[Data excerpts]
☆ ☆ ☆ ☆ ☆ ☆ ☆

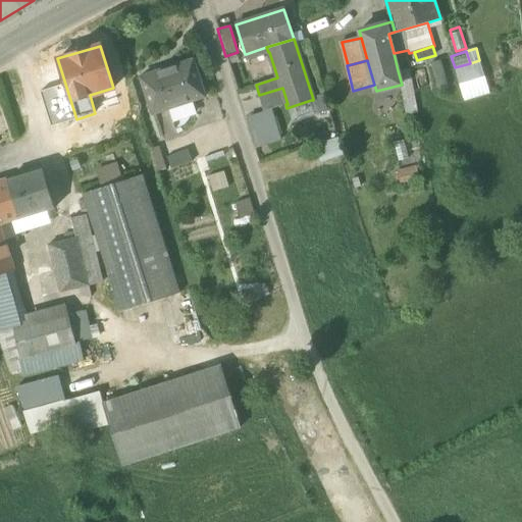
[(440,60),(431,63),(439,91),(449,88),(440,60)]
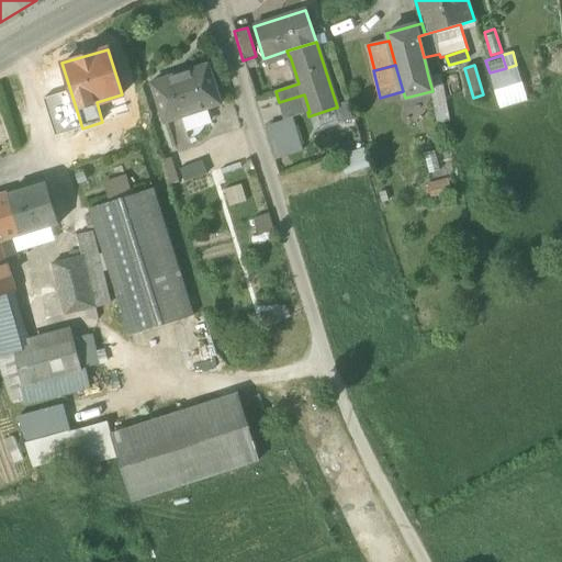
[(506,68),(490,72),(501,109),(527,101),(516,65),(506,68)]
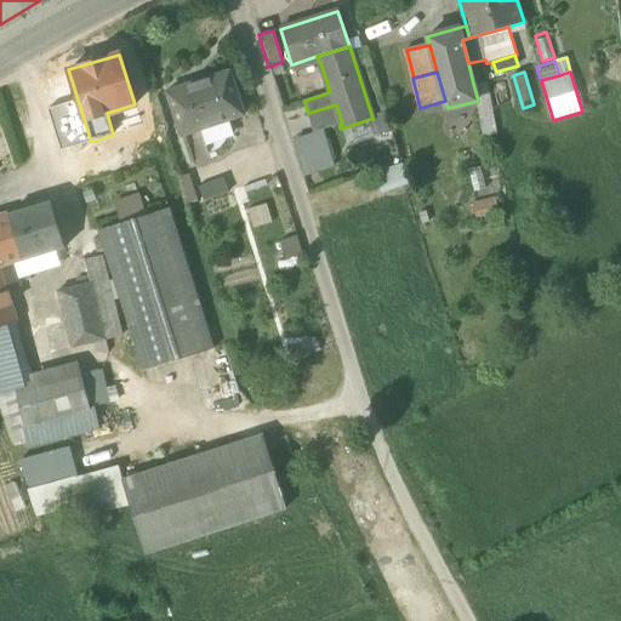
[(167,101),(181,140),(201,132),(231,121),(243,118),(227,73),(201,83),(204,87),(167,101)]
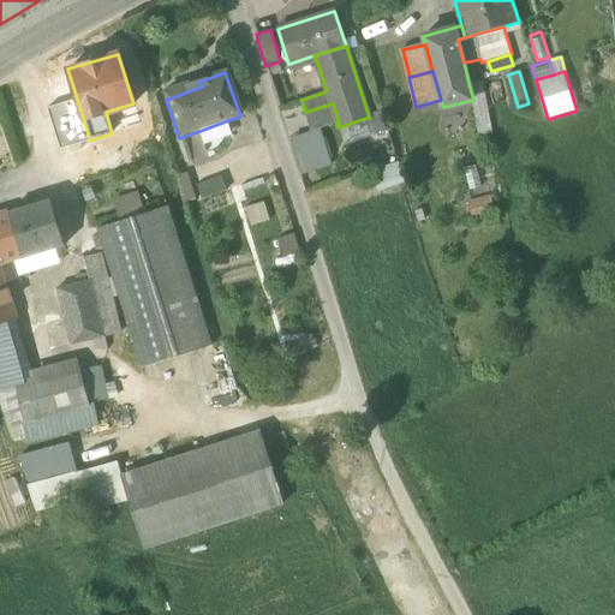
[(473,100),(472,100),(478,136),(493,133),(484,81),(469,83),(473,100)]
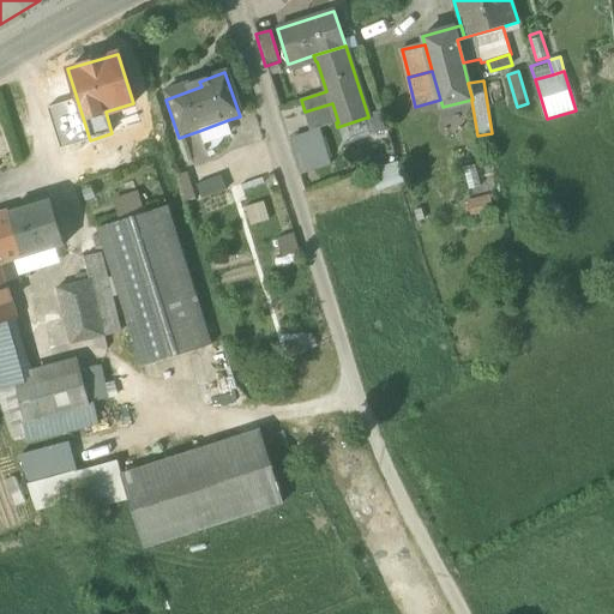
[(60,149),(90,140),(77,98),(47,108),(60,149)]
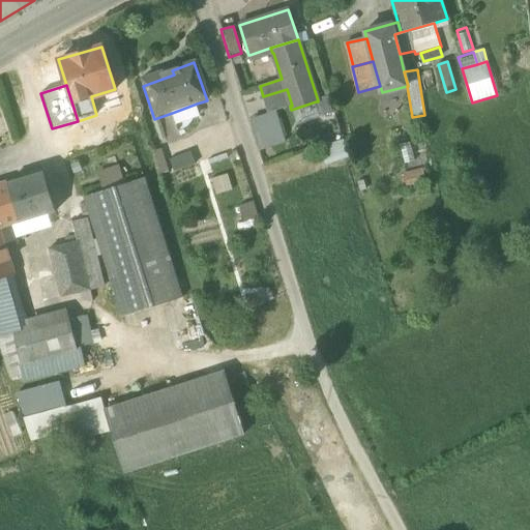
[(262,97),(267,113),(270,112),(290,106),(292,106),(287,89),(263,96),(262,97)]
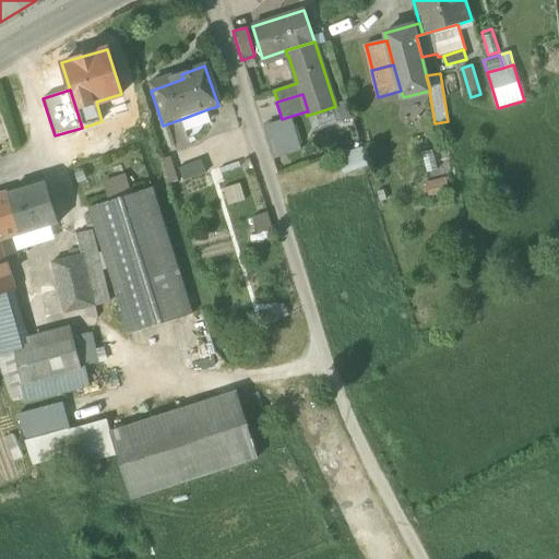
[(333,107),(339,121),(351,118),(345,103),(335,106),(335,107),(333,107)]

☆ ☆ ☆ ☆ ☆ ☆ ☆

[DESCRIPTION OF THE TASK]: Quote every line of the records above exactly; no picture is to be copied.

[ANSWER SPACE]:
[(440,60),(431,63),(439,91),(449,88),(440,60)]
[(506,68),(490,72),(501,109),(527,101),(516,65),(506,68)]
[(167,101),(181,140),(201,132),(231,121),(243,118),(227,73),(201,83),(204,87),(167,101)]
[(473,100),(472,100),(478,136),(493,133),(484,81),(469,83),(473,100)]
[(60,149),(90,140),(77,98),(47,108),(60,149)]
[(262,97),(267,113),(270,112),(290,106),(292,106),(287,89),(263,96),(262,97)]
[(333,107),(339,121),(351,118),(345,103),(335,106),(335,107),(333,107)]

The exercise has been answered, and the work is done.